Using the listing below, print exactly everything from the line with "purple tree: 2 -> 1" down to the line with "turquoise tree: 0 -> 2", both included, and nothing more.
===== Material to process
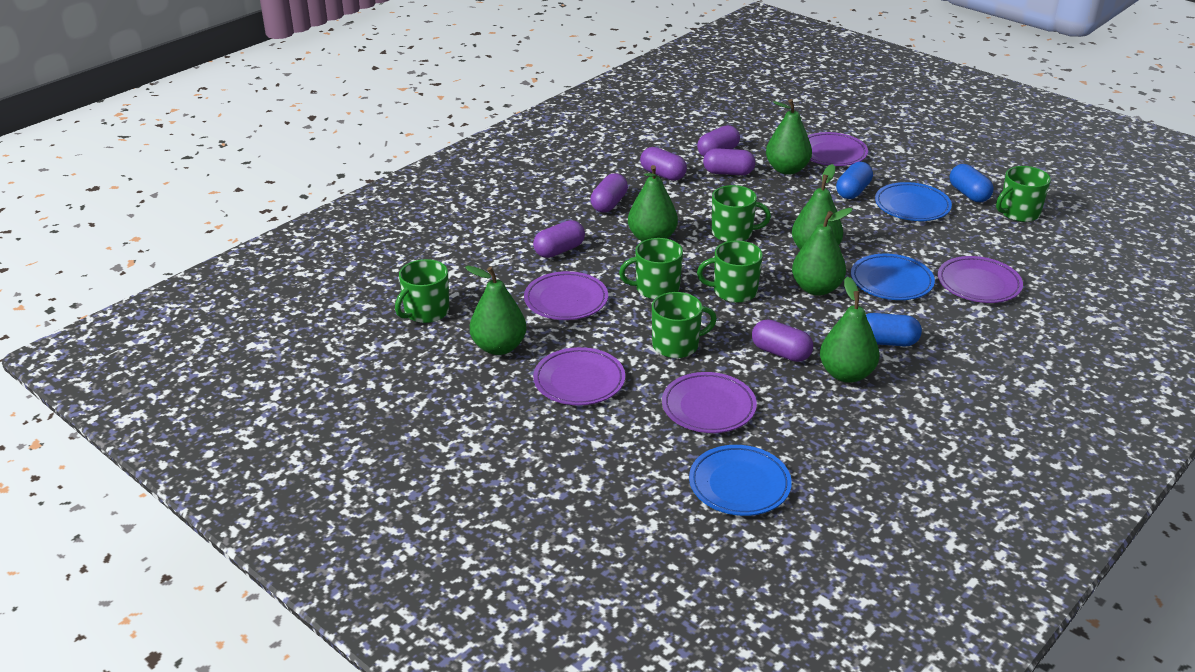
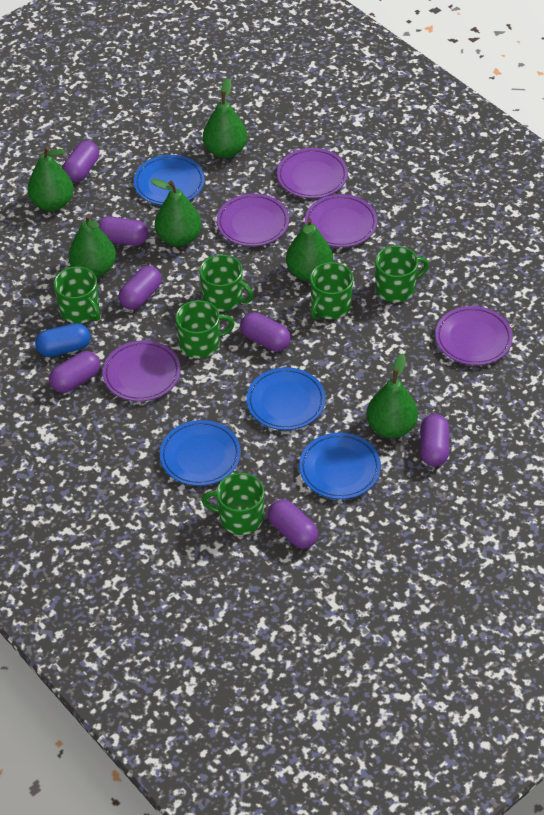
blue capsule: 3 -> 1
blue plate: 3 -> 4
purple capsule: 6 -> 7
==========
===== Material to process
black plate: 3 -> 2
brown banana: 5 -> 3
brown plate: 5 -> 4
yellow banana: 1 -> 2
==========
===== Material to process
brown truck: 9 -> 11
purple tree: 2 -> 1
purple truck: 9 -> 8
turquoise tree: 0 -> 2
==========
Solution to this problem:
purple tree: 2 -> 1
purple truck: 9 -> 8
turquoise tree: 0 -> 2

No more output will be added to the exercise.